[[ MATERIAL FOR THIS TASK, beginning ]]
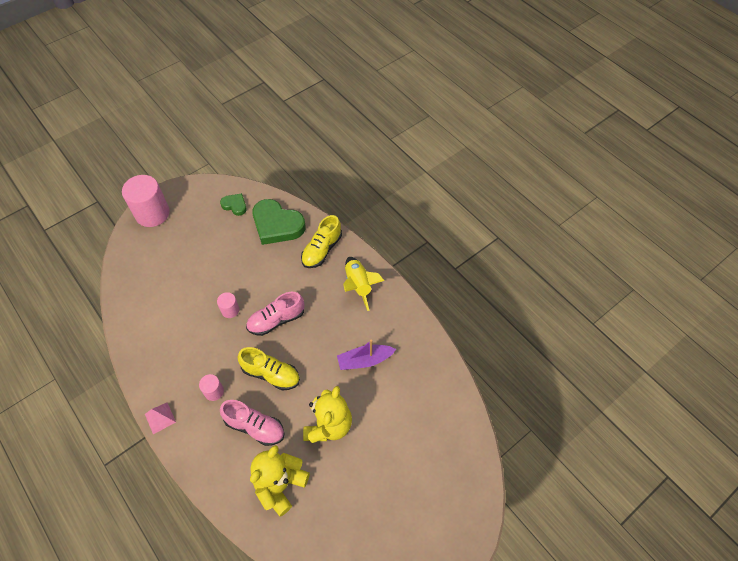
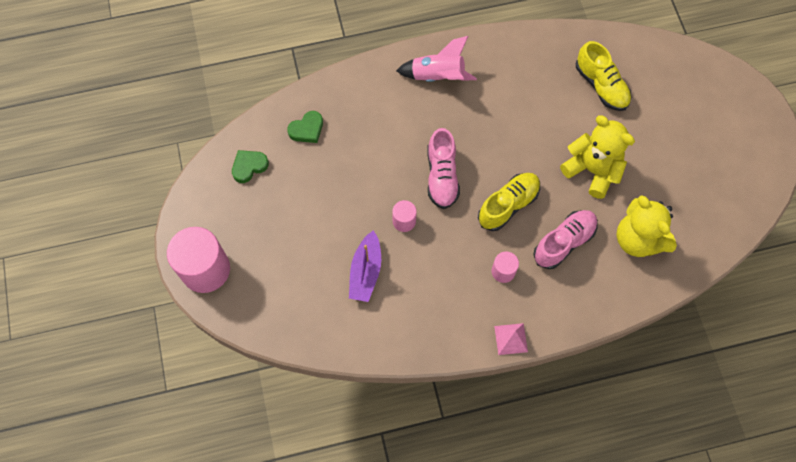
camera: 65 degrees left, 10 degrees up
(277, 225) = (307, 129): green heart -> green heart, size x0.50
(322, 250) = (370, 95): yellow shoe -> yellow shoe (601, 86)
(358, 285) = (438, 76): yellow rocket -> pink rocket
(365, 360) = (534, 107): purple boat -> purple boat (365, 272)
[[ MATERIAL FOR THIS TASK, end ]]
[[ MATERIAL FOR THIS TASK, beginning ]]
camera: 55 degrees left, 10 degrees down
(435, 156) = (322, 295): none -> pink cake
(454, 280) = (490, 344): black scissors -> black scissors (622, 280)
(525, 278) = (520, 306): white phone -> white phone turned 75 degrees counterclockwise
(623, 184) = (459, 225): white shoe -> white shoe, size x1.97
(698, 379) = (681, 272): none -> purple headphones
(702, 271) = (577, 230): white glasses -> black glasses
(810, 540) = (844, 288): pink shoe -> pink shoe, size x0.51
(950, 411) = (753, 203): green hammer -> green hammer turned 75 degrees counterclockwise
[[ MATERIAL FOR THIS TASK, end ]]
EXERCISE BRIEF
Copy out each line carrying the string "size" from the data.

RESPONSE
(277, 225) = (307, 129): green heart -> green heart, size x0.50
(623, 184) = (459, 225): white shoe -> white shoe, size x1.97
(810, 540) = (844, 288): pink shoe -> pink shoe, size x0.51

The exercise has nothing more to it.